What to work on: A verbatim copy of the listing is the expected output.

☆ ☆ ☆ ☆ ☆

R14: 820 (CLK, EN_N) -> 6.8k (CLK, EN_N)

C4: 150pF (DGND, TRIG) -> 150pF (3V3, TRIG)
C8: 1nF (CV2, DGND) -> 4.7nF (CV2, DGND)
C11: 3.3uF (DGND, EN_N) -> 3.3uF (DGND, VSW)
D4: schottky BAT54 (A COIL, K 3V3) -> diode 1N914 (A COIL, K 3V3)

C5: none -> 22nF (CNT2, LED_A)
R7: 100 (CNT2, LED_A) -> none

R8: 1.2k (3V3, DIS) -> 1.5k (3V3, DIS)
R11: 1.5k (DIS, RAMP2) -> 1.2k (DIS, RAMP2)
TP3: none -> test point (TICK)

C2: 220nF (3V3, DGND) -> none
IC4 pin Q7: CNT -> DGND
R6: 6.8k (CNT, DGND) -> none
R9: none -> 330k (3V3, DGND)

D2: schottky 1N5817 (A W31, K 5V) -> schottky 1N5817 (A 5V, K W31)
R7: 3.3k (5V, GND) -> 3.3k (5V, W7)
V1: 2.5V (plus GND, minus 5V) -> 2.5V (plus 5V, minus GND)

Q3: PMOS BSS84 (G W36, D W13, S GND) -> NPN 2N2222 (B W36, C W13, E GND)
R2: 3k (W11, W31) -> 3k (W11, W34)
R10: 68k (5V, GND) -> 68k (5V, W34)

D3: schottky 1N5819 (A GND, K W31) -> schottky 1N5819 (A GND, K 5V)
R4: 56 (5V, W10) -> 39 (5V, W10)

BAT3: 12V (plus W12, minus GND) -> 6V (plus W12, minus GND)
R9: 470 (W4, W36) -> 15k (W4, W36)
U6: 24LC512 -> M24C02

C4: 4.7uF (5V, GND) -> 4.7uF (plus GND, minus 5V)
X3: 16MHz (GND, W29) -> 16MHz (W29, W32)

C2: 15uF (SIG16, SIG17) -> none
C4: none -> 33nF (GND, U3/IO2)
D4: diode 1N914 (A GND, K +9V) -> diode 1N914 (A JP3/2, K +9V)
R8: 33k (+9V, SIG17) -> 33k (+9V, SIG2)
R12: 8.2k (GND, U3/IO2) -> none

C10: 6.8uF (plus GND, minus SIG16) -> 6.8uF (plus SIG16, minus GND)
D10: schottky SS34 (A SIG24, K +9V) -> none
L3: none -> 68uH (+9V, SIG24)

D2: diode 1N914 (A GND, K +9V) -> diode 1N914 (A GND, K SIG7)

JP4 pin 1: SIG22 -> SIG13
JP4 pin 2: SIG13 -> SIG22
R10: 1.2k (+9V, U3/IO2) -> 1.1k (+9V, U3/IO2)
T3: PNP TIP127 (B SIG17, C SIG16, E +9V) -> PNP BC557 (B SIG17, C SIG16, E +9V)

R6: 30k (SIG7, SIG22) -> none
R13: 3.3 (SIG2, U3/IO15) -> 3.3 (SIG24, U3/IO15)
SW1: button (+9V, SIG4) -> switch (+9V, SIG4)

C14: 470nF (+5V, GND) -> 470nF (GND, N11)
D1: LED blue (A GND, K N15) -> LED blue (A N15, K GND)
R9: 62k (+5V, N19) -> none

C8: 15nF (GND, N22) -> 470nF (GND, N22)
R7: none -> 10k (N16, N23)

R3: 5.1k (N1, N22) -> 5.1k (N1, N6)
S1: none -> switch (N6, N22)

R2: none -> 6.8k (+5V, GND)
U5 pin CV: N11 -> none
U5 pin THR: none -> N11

☆ ☆ ☆ ☆ ☆

Result of the task:
R14: 820 (CLK, EN_N) -> 6.8k (CLK, EN_N)

C4: 150pF (DGND, TRIG) -> 150pF (3V3, TRIG)
C8: 1nF (CV2, DGND) -> 4.7nF (CV2, DGND)
C11: 3.3uF (DGND, EN_N) -> 3.3uF (DGND, VSW)
D4: schottky BAT54 (A COIL, K 3V3) -> diode 1N914 (A COIL, K 3V3)

C5: none -> 22nF (CNT2, LED_A)
R7: 100 (CNT2, LED_A) -> none

R8: 1.2k (3V3, DIS) -> 1.5k (3V3, DIS)
R11: 1.5k (DIS, RAMP2) -> 1.2k (DIS, RAMP2)
TP3: none -> test point (TICK)

C2: 220nF (3V3, DGND) -> none
IC4 pin Q7: CNT -> DGND
R6: 6.8k (CNT, DGND) -> none
R9: none -> 330k (3V3, DGND)

D2: schottky 1N5817 (A W31, K 5V) -> schottky 1N5817 (A 5V, K W31)
R7: 3.3k (5V, GND) -> 3.3k (5V, W7)
V1: 2.5V (plus GND, minus 5V) -> 2.5V (plus 5V, minus GND)

Q3: PMOS BSS84 (G W36, D W13, S GND) -> NPN 2N2222 (B W36, C W13, E GND)
R2: 3k (W11, W31) -> 3k (W11, W34)
R10: 68k (5V, GND) -> 68k (5V, W34)

D3: schottky 1N5819 (A GND, K W31) -> schottky 1N5819 (A GND, K 5V)
R4: 56 (5V, W10) -> 39 (5V, W10)

BAT3: 12V (plus W12, minus GND) -> 6V (plus W12, minus GND)
R9: 470 (W4, W36) -> 15k (W4, W36)
U6: 24LC512 -> M24C02

C4: 4.7uF (5V, GND) -> 4.7uF (plus GND, minus 5V)
X3: 16MHz (GND, W29) -> 16MHz (W29, W32)

C2: 15uF (SIG16, SIG17) -> none
C4: none -> 33nF (GND, U3/IO2)
D4: diode 1N914 (A GND, K +9V) -> diode 1N914 (A JP3/2, K +9V)
R8: 33k (+9V, SIG17) -> 33k (+9V, SIG2)
R12: 8.2k (GND, U3/IO2) -> none

C10: 6.8uF (plus GND, minus SIG16) -> 6.8uF (plus SIG16, minus GND)
D10: schottky SS34 (A SIG24, K +9V) -> none
L3: none -> 68uH (+9V, SIG24)

D2: diode 1N914 (A GND, K +9V) -> diode 1N914 (A GND, K SIG7)

JP4 pin 1: SIG22 -> SIG13
JP4 pin 2: SIG13 -> SIG22
R10: 1.2k (+9V, U3/IO2) -> 1.1k (+9V, U3/IO2)
T3: PNP TIP127 (B SIG17, C SIG16, E +9V) -> PNP BC557 (B SIG17, C SIG16, E +9V)

R6: 30k (SIG7, SIG22) -> none
R13: 3.3 (SIG2, U3/IO15) -> 3.3 (SIG24, U3/IO15)
SW1: button (+9V, SIG4) -> switch (+9V, SIG4)

C14: 470nF (+5V, GND) -> 470nF (GND, N11)
D1: LED blue (A GND, K N15) -> LED blue (A N15, K GND)
R9: 62k (+5V, N19) -> none

C8: 15nF (GND, N22) -> 470nF (GND, N22)
R7: none -> 10k (N16, N23)

R3: 5.1k (N1, N22) -> 5.1k (N1, N6)
S1: none -> switch (N6, N22)

R2: none -> 6.8k (+5V, GND)
U5 pin CV: N11 -> none
U5 pin THR: none -> N11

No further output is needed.